## What to work on
Whenever a line in this data holds the word "brown", report that line in full.
Dataset excerpt Start Marker
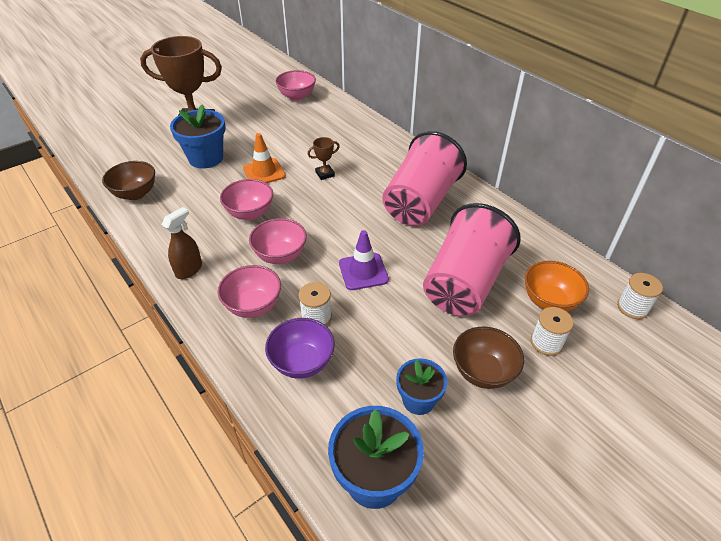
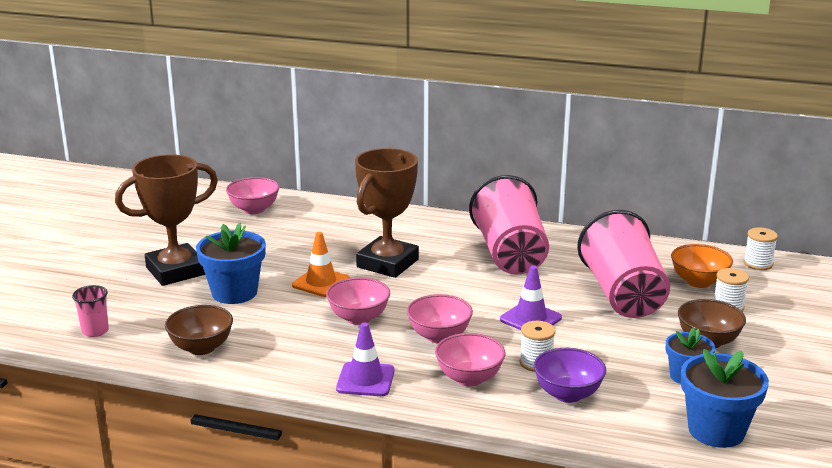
camera: 35 degrees left, 20 degrees down
(102, 155) = (95, 331): none -> pink cup
(189, 270) = (365, 380): brown spray bottle -> purple traffic cone
(325, 174) = (387, 263): brown trophy -> brown trophy, size x2.50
Dataset excerpt End Marker
## Result of the exercise
(189, 270) = (365, 380): brown spray bottle -> purple traffic cone
(325, 174) = (387, 263): brown trophy -> brown trophy, size x2.50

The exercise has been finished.